◆ TASK PROMPT ◆
Without any images, write the listing below out word for word.
##### THE DATA
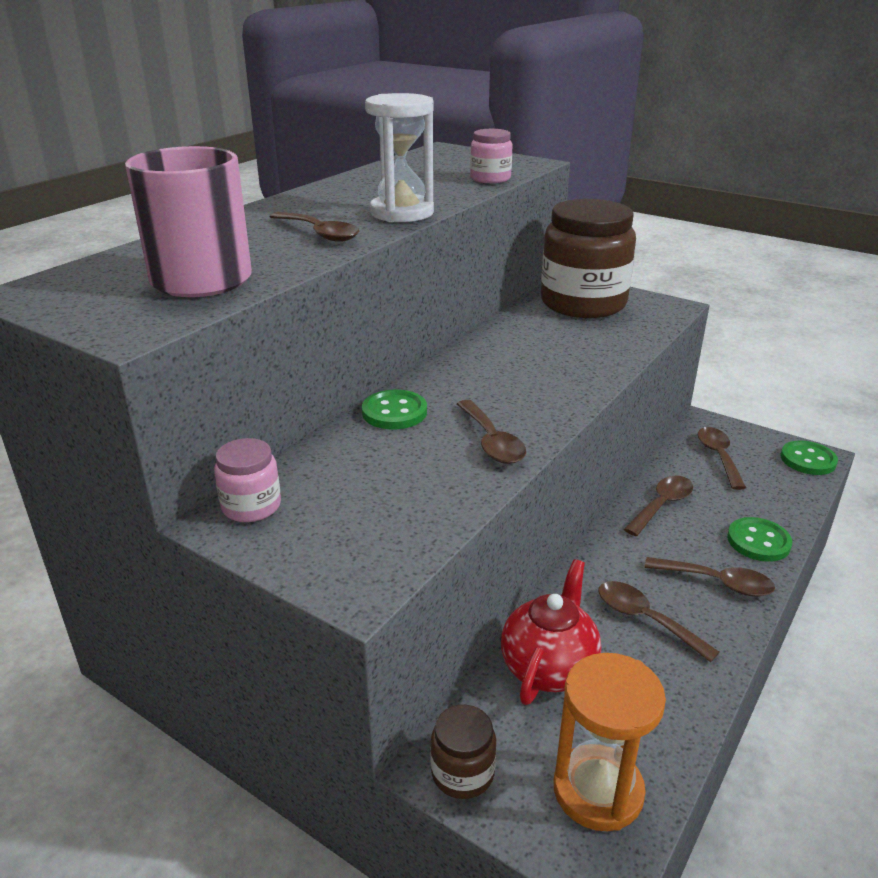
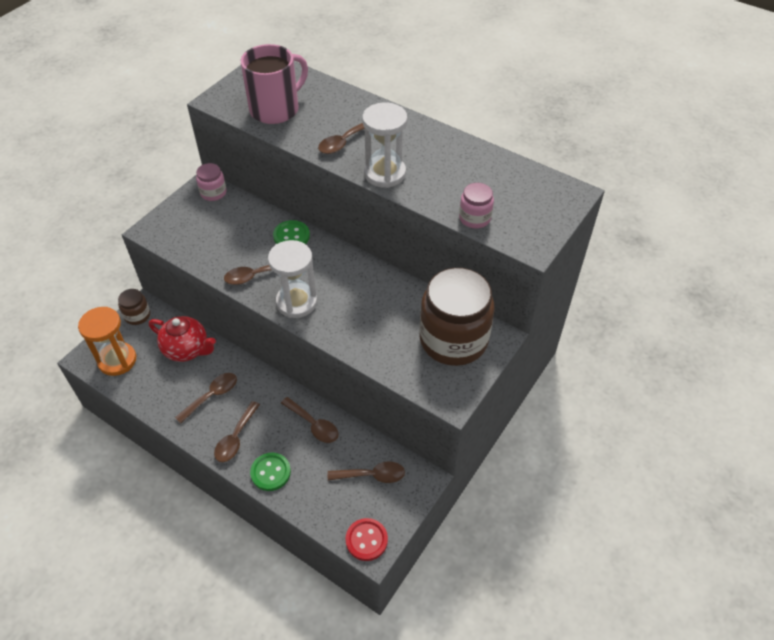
camera: 90 degrees right, 20 degrees up
(545, 402) = (296, 302): none -> white hourglass
(808, 460) = (366, 540): green button -> red button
##########
◆ COMPLETED EXERCISE ◆
camera: 90 degrees right, 20 degrees up
(545, 402) = (296, 302): none -> white hourglass
(808, 460) = (366, 540): green button -> red button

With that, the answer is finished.